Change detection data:
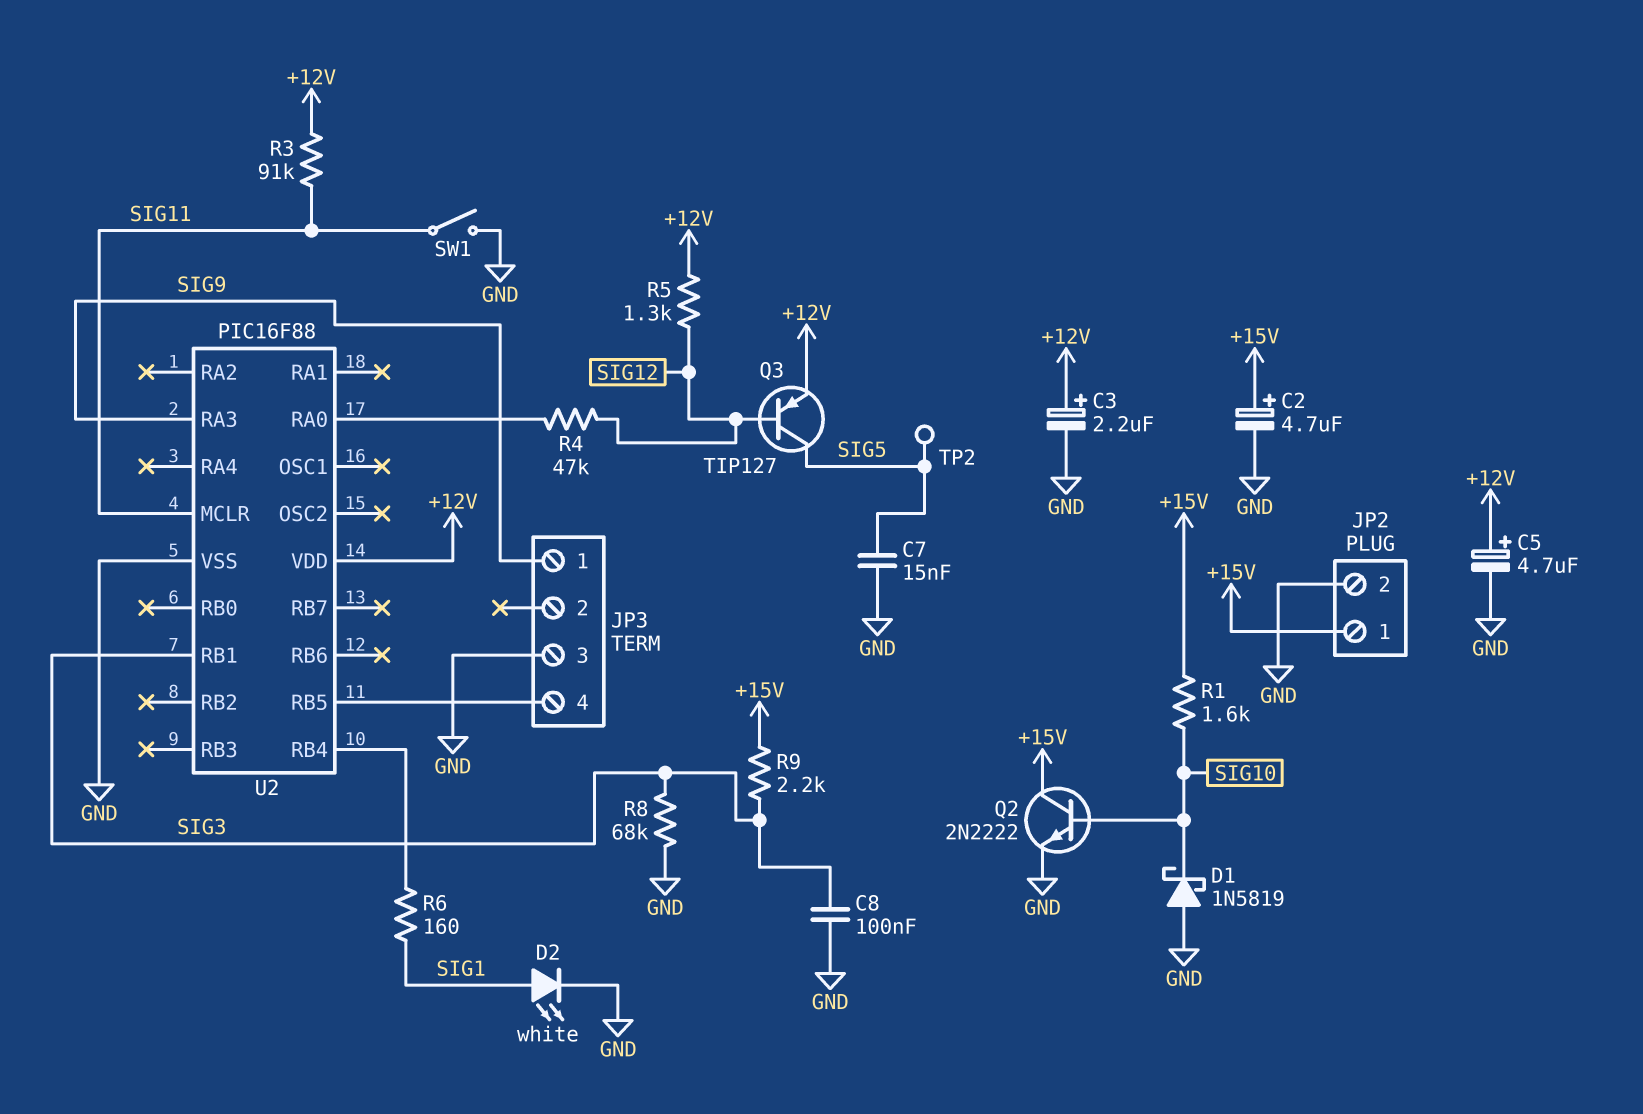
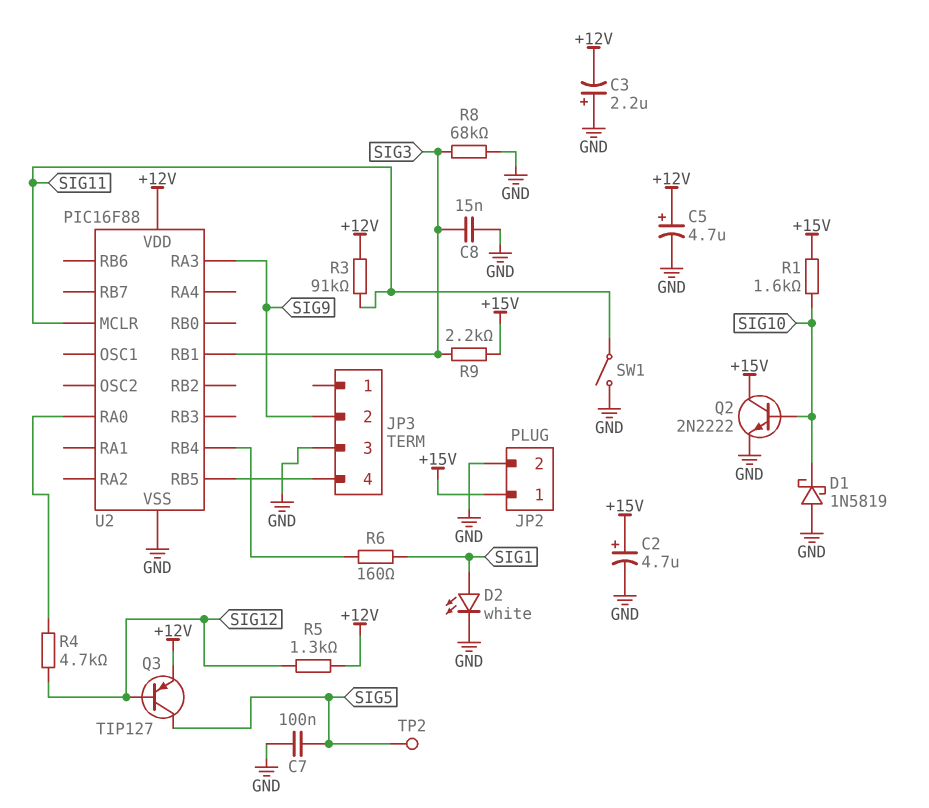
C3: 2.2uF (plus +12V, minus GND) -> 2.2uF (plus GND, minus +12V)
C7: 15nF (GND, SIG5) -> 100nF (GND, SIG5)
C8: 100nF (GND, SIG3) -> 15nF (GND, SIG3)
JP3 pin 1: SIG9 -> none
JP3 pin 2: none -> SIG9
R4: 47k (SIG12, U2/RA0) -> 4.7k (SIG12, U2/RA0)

Task to complete ->
Only an exact copy of the records, free of images, belongs in the answer.

Solution to this task ->
C3: 2.2uF (plus +12V, minus GND) -> 2.2uF (plus GND, minus +12V)
C7: 15nF (GND, SIG5) -> 100nF (GND, SIG5)
C8: 100nF (GND, SIG3) -> 15nF (GND, SIG3)
JP3 pin 1: SIG9 -> none
JP3 pin 2: none -> SIG9
R4: 47k (SIG12, U2/RA0) -> 4.7k (SIG12, U2/RA0)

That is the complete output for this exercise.